▶ [What is being asked]: The required output is the lines below from the line containing "cyan rectangle: (15, 343)" to the line containing "green semicircle: (252, 117)", inclusive, retyped exactly. No other lines belong in it.

══════════

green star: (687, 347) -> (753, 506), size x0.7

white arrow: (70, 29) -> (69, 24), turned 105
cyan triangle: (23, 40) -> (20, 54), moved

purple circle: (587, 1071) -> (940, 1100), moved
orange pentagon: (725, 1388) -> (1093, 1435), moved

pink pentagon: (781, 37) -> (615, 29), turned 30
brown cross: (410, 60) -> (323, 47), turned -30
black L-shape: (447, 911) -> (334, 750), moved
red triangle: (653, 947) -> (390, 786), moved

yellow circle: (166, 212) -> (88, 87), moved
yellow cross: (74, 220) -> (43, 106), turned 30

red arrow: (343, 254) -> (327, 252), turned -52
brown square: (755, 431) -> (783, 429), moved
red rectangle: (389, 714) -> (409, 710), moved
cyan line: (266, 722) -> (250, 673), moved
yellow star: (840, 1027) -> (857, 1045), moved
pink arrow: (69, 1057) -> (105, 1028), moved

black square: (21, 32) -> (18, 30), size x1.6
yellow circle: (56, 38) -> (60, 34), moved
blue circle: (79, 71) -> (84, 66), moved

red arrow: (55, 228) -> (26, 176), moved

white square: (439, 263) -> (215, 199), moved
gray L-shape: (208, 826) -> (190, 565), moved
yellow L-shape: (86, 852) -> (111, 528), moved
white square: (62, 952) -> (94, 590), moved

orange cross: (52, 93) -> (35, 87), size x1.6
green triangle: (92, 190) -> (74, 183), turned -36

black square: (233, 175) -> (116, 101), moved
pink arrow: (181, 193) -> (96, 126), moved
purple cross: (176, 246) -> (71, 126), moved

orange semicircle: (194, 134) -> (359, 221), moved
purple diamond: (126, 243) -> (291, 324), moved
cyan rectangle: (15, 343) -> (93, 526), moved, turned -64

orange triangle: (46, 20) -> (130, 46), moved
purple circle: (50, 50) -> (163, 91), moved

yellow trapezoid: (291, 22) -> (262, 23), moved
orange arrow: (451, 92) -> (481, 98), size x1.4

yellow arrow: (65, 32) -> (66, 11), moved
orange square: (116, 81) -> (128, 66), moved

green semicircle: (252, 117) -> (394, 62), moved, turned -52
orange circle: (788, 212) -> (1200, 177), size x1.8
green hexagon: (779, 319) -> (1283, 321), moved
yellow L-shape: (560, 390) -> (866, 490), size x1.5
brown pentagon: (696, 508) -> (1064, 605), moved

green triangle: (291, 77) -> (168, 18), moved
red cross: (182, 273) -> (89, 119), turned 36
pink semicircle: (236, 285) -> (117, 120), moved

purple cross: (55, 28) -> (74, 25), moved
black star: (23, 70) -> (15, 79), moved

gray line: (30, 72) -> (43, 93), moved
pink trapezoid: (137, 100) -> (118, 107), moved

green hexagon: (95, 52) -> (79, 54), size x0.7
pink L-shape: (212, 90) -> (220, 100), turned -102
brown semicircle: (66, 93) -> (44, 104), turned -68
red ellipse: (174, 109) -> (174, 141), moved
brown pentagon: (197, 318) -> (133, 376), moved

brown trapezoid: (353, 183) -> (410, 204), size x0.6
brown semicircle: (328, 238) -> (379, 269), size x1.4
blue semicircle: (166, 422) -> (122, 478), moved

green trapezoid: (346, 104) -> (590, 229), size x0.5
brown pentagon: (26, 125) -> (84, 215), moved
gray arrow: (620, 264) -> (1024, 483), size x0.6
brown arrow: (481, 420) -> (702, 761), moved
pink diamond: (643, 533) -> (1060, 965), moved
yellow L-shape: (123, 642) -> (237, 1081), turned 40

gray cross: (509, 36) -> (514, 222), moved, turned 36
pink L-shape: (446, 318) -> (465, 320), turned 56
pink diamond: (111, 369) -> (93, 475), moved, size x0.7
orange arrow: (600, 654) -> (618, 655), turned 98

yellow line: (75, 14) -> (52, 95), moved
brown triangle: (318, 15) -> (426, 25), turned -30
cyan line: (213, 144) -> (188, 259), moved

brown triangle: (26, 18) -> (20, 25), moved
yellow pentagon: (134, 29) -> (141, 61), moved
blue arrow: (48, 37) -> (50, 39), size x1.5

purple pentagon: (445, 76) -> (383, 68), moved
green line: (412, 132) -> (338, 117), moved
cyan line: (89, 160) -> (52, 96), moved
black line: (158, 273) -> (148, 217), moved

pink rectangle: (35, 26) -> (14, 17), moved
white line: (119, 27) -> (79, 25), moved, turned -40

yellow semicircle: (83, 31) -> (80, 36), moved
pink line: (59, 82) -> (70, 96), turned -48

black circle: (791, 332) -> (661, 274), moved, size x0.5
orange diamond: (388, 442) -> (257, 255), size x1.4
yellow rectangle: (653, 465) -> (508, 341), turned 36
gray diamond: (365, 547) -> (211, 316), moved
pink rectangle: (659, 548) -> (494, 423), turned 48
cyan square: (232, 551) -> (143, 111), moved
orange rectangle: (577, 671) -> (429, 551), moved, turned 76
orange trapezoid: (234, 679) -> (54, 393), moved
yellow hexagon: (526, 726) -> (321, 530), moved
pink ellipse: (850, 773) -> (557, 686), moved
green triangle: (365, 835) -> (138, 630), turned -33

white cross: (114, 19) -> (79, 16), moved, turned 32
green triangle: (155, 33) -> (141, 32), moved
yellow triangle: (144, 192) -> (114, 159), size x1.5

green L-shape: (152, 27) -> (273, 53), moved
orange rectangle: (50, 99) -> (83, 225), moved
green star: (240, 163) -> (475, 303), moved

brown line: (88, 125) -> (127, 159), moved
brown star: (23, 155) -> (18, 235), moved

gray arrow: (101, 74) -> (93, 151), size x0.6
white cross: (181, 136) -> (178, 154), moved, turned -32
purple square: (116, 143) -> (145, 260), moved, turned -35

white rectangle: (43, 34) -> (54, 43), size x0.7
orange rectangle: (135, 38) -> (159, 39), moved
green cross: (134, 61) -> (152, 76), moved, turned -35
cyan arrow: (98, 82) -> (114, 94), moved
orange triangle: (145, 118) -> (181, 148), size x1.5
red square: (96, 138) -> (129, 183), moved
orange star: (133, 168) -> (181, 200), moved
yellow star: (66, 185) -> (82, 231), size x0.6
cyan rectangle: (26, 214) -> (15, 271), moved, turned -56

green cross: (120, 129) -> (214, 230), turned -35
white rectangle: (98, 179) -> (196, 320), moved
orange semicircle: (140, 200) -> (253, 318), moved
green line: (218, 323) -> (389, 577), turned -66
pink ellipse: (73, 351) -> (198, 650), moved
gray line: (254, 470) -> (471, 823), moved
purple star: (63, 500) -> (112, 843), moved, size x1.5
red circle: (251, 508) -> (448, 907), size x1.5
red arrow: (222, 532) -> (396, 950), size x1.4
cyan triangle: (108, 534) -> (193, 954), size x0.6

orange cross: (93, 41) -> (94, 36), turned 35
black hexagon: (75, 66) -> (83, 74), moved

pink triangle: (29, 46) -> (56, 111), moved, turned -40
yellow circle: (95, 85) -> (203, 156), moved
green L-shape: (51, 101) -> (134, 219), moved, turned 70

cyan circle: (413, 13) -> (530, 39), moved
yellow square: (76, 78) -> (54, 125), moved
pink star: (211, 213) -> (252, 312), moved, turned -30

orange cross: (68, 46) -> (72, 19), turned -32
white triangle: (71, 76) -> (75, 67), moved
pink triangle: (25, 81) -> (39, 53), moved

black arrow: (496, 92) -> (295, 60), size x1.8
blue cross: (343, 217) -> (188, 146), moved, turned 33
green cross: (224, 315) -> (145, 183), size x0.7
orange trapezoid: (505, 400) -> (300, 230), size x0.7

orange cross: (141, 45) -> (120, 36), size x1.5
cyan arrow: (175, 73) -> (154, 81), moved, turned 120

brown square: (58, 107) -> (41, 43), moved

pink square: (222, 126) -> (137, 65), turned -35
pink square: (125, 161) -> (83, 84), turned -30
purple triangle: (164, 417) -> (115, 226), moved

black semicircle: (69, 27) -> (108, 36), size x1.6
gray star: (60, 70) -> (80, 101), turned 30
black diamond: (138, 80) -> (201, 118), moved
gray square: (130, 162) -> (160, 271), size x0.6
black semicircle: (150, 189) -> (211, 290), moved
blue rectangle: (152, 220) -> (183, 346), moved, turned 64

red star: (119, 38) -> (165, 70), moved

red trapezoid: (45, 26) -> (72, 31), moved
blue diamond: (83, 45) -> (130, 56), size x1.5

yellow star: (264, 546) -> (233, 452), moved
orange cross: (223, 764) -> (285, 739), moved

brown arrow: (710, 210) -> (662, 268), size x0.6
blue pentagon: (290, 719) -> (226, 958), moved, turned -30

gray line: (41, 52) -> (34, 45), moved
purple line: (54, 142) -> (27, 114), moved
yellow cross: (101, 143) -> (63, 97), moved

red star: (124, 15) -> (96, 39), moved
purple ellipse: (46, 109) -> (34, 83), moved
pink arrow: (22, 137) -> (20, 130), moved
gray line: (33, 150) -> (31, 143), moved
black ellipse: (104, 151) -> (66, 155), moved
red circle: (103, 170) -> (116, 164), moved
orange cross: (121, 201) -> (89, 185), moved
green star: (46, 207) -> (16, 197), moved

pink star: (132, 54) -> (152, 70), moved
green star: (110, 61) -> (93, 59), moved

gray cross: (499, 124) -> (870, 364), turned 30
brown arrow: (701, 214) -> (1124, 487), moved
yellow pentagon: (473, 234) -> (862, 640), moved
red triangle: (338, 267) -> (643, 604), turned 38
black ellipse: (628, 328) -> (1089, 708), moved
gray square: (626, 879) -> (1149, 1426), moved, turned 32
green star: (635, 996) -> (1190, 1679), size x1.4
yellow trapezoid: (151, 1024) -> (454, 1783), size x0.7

══════════

▶ [Answer for this exercise]:
cyan rectangle: (15, 343) -> (93, 526), moved, turned -64

orange triangle: (46, 20) -> (130, 46), moved
purple circle: (50, 50) -> (163, 91), moved

yellow trapezoid: (291, 22) -> (262, 23), moved
orange arrow: (451, 92) -> (481, 98), size x1.4

yellow arrow: (65, 32) -> (66, 11), moved
orange square: (116, 81) -> (128, 66), moved

green semicircle: (252, 117) -> (394, 62), moved, turned -52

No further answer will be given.